• **TASK GOAL**:
Every line from the one with "JOY pin VRX: A1 -> TX" through the end of the entries below should be written out exactly; the pictures should not.

• **Difference listings**:
********************

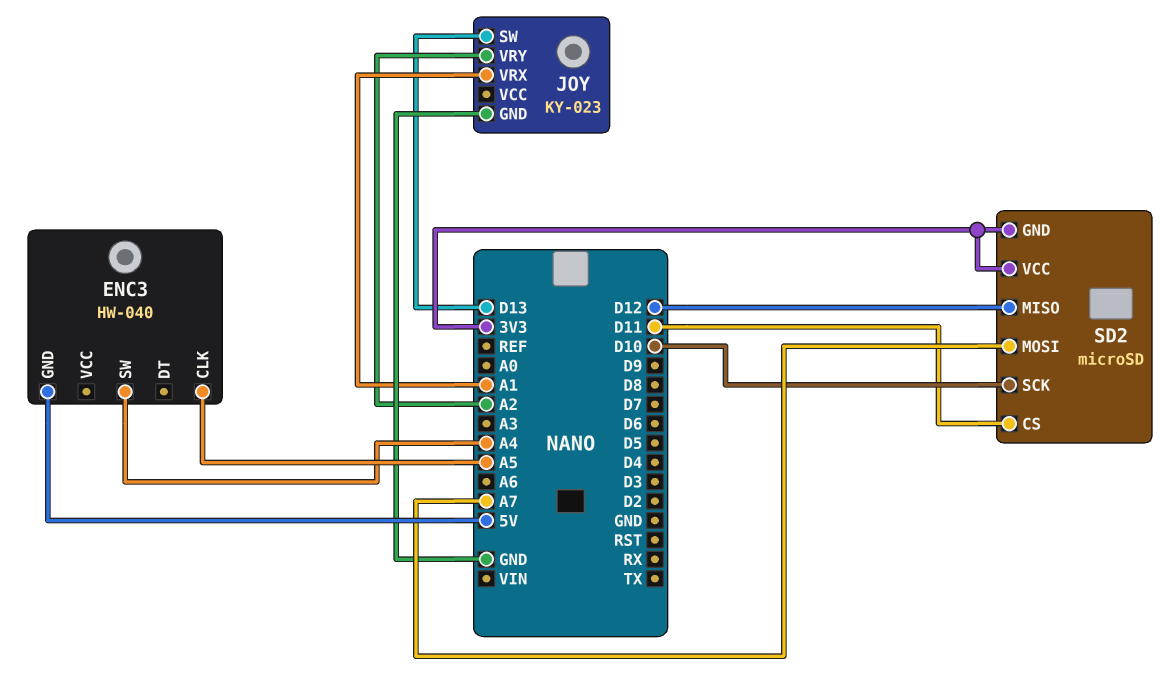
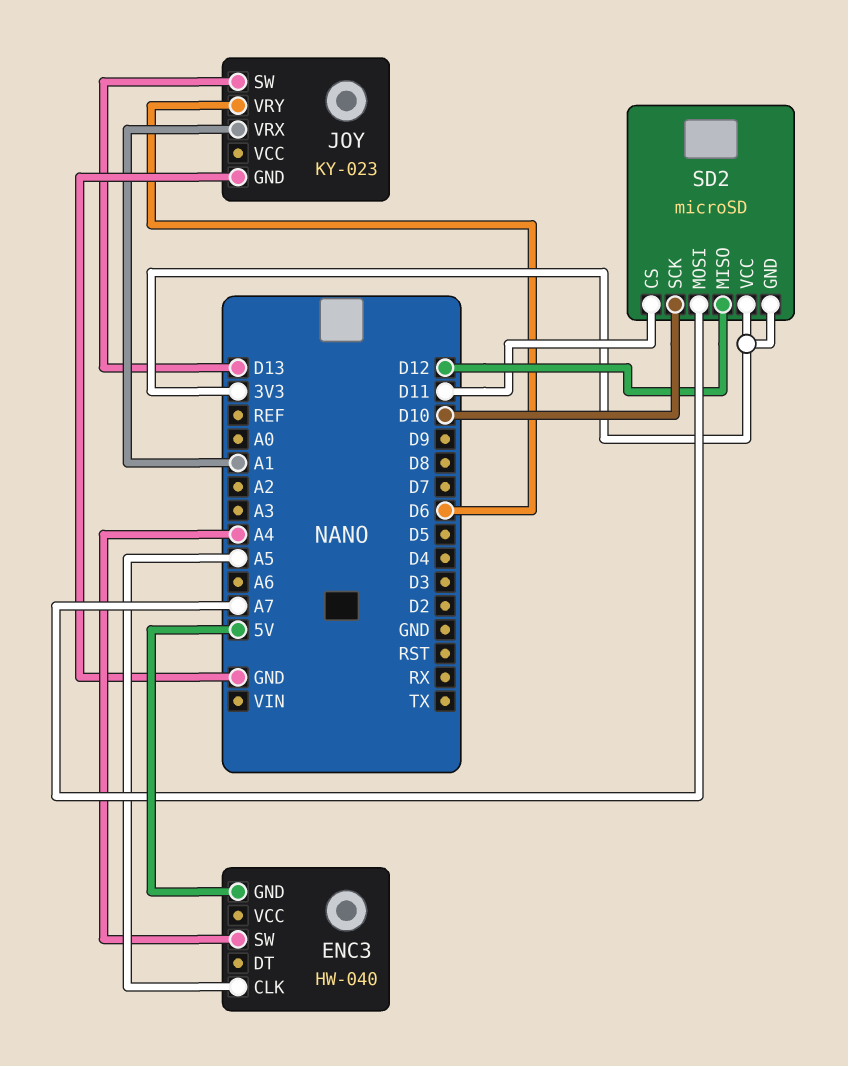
JOY pin VRY: A2 -> D6

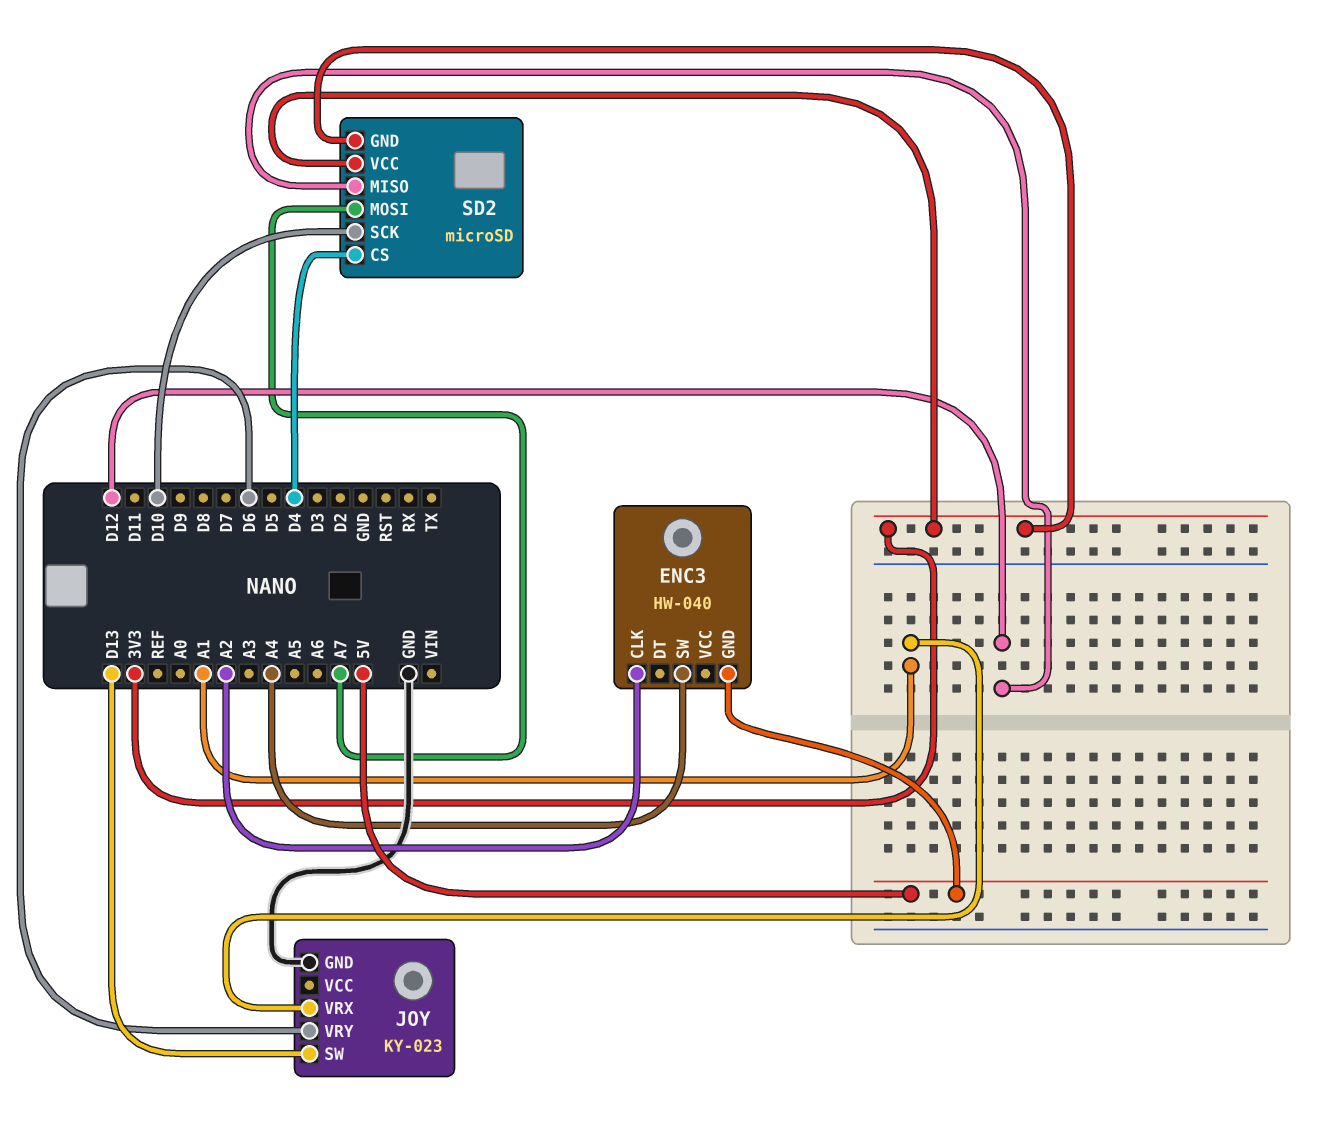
ENC3 pin CLK: A5 -> A2
SD2 pin CS: D11 -> D4

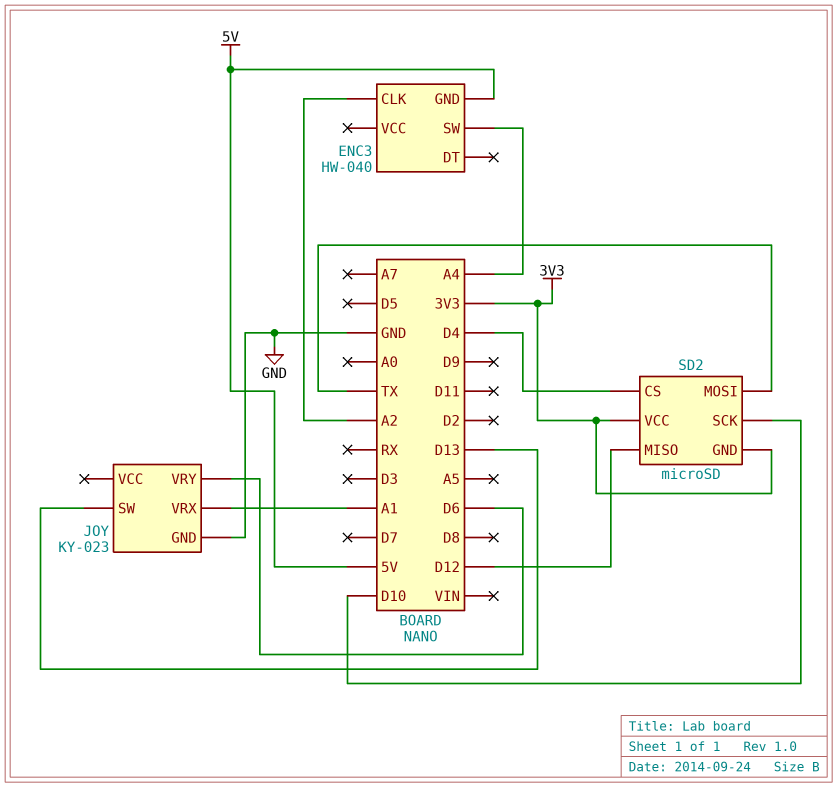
SD2 pin MOSI: A7 -> TX

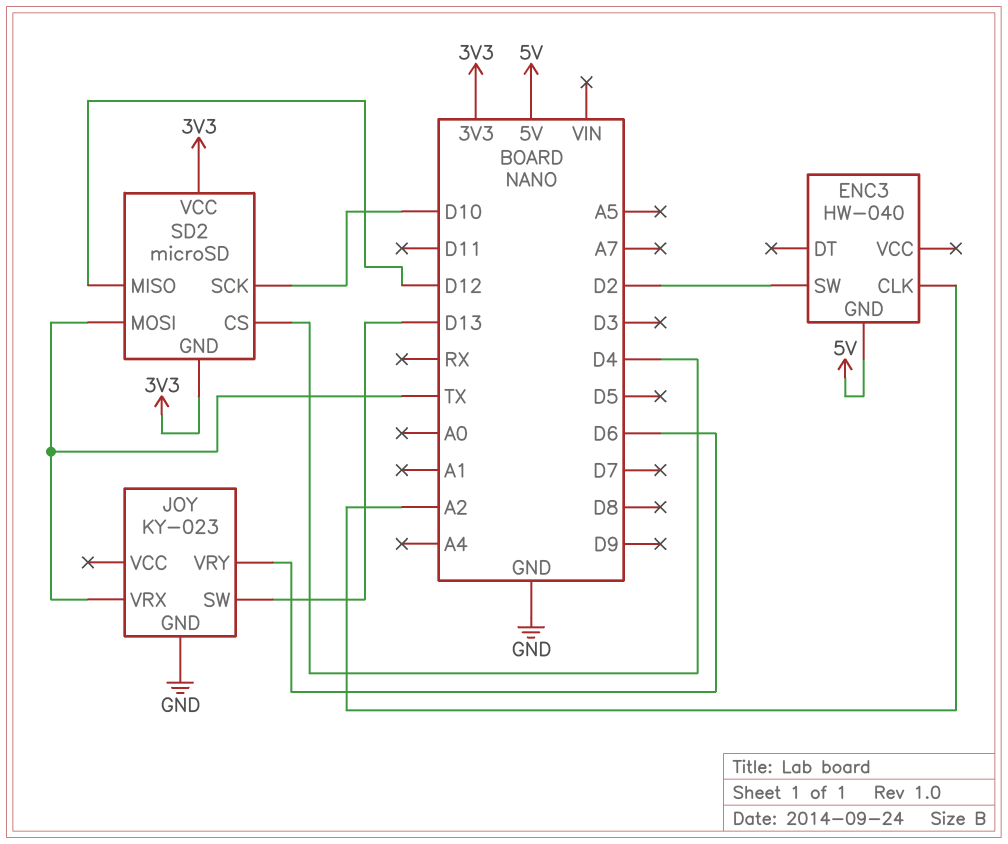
ENC3 pin SW: A4 -> D2
JOY pin VRX: A1 -> TX

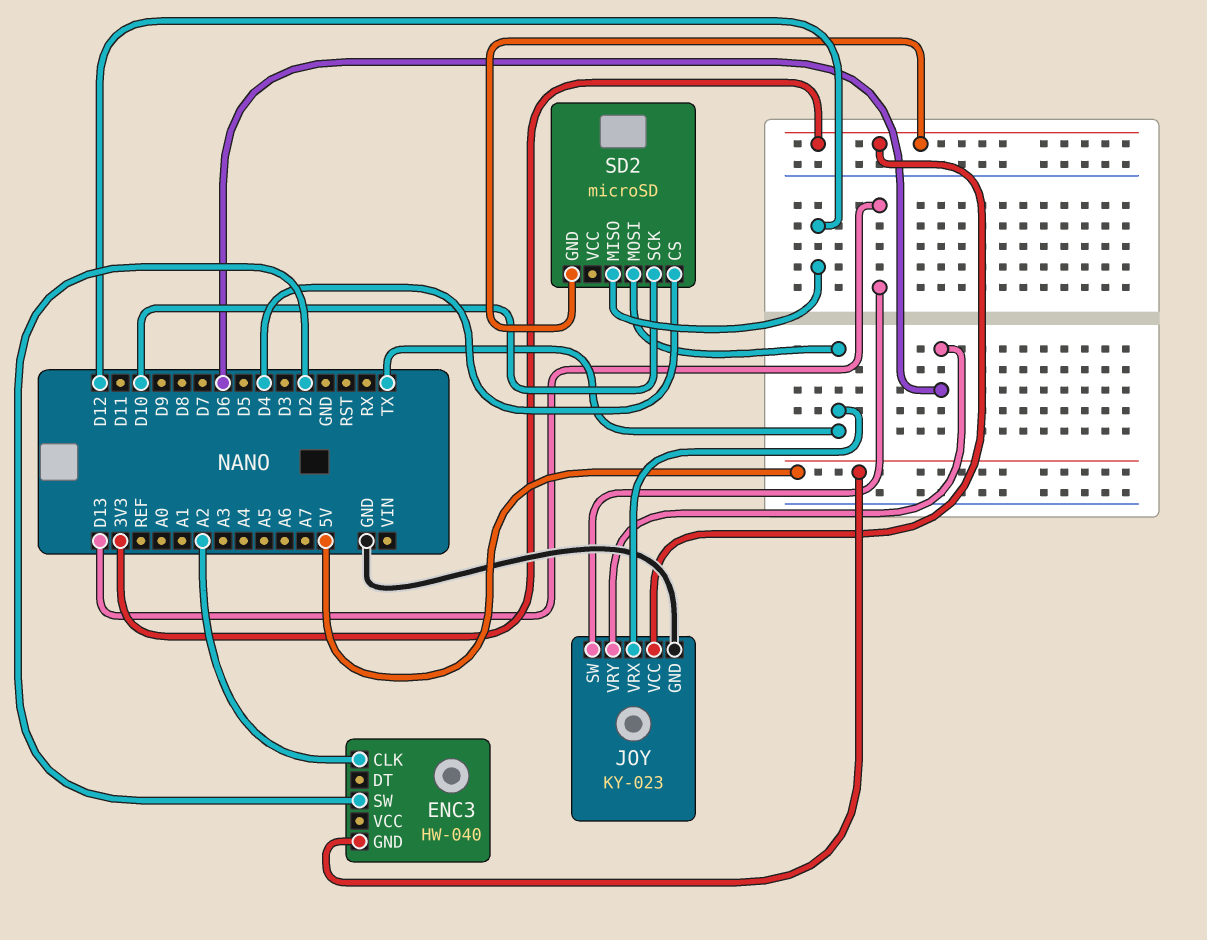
JOY pin VCC: none -> 3V3
SD2 pin VCC: 3V3 -> none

********************

• **WRITTEN SOLUTION**:
JOY pin VRX: A1 -> TX

JOY pin VCC: none -> 3V3
SD2 pin VCC: 3V3 -> none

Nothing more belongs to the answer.